Instructions to follow: Your reply should be a faithful copy of the records below, free of pictures.

[Given records — start]

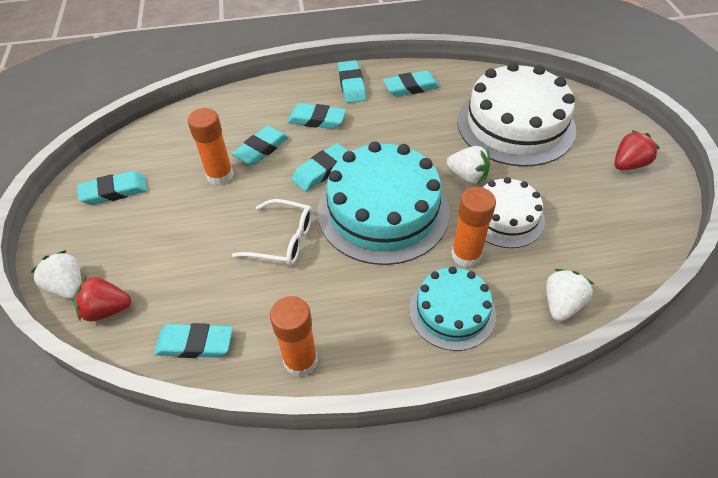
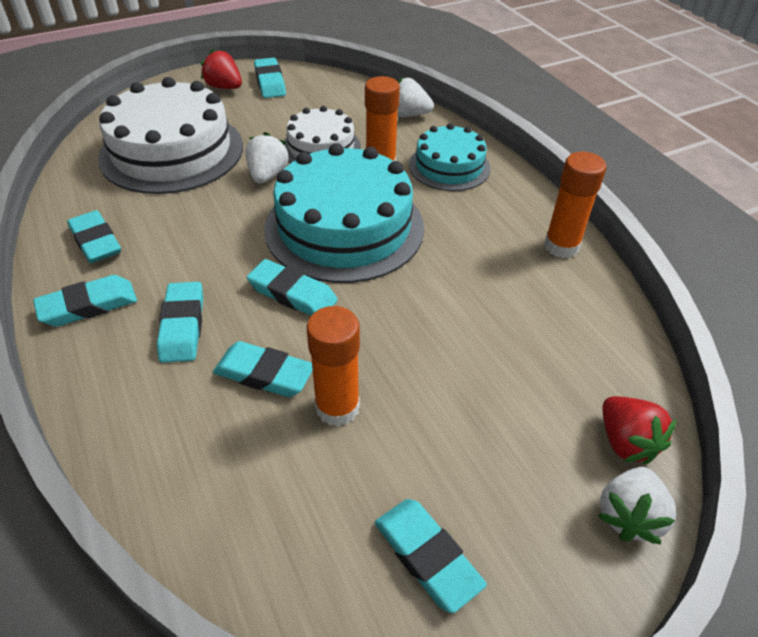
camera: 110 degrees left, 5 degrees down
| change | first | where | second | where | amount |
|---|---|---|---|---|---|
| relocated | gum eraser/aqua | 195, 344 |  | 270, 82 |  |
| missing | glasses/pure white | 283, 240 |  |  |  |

[Given records — finish]

Result:
camera: 110 degrees left, 5 degrees down
| change | first | where | second | where | amount |
|---|---|---|---|---|---|
| relocated | gum eraser/aqua | 195, 344 |  | 270, 82 |  |
| missing | glasses/pure white | 283, 240 |  |  |  |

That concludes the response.